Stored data
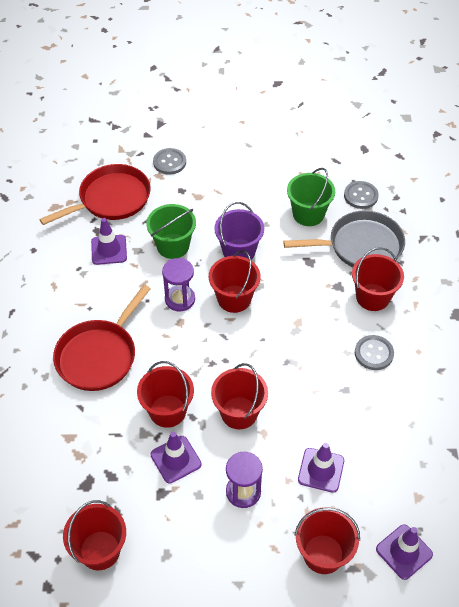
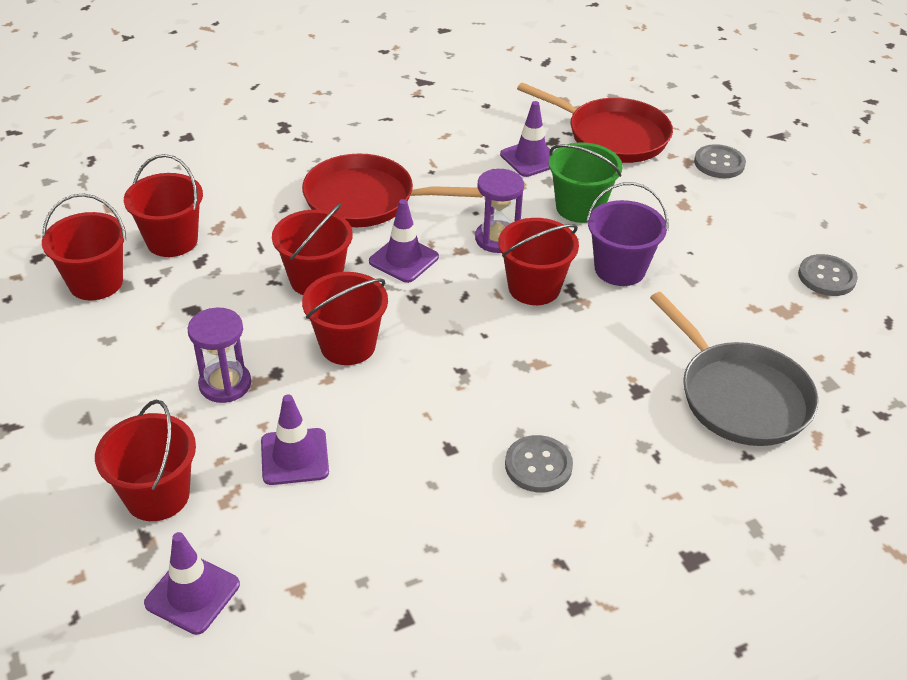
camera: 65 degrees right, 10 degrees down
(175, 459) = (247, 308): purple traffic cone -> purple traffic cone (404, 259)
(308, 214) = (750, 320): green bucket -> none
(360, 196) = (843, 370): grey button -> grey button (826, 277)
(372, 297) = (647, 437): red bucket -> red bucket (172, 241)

* * *

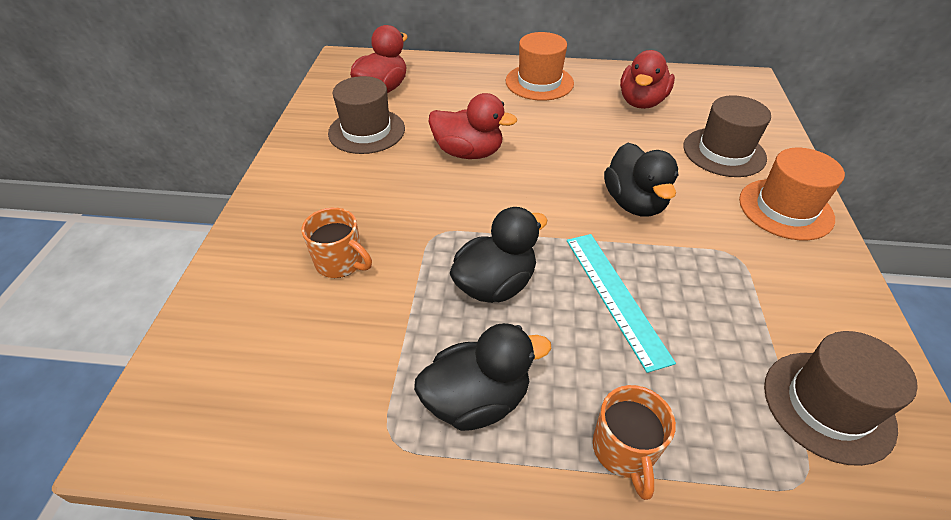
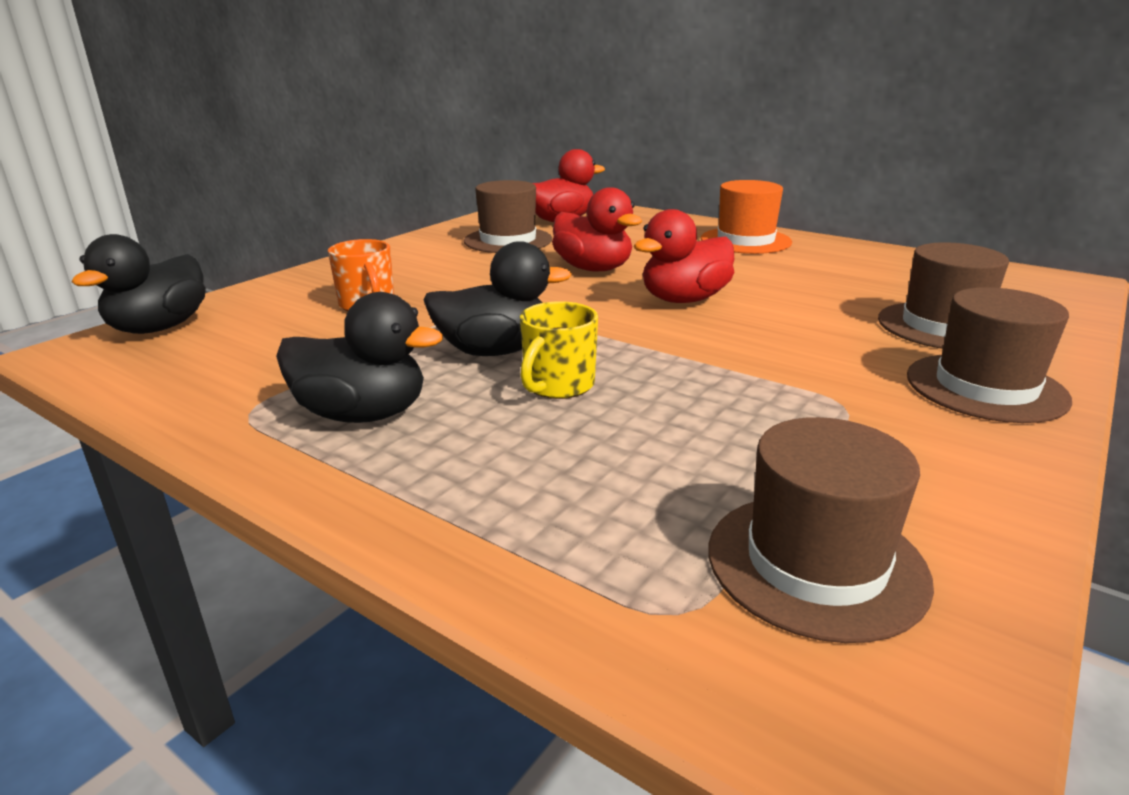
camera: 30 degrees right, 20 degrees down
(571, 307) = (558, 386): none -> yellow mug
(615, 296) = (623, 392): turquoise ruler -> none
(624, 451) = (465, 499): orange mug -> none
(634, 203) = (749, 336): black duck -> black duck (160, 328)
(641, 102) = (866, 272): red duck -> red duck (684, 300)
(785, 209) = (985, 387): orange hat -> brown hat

• TASK: Gather each line in the data that holds the string "camera".

• RESPONSE:
camera: 65 degrees right, 10 degrees down
camera: 30 degrees right, 20 degrees down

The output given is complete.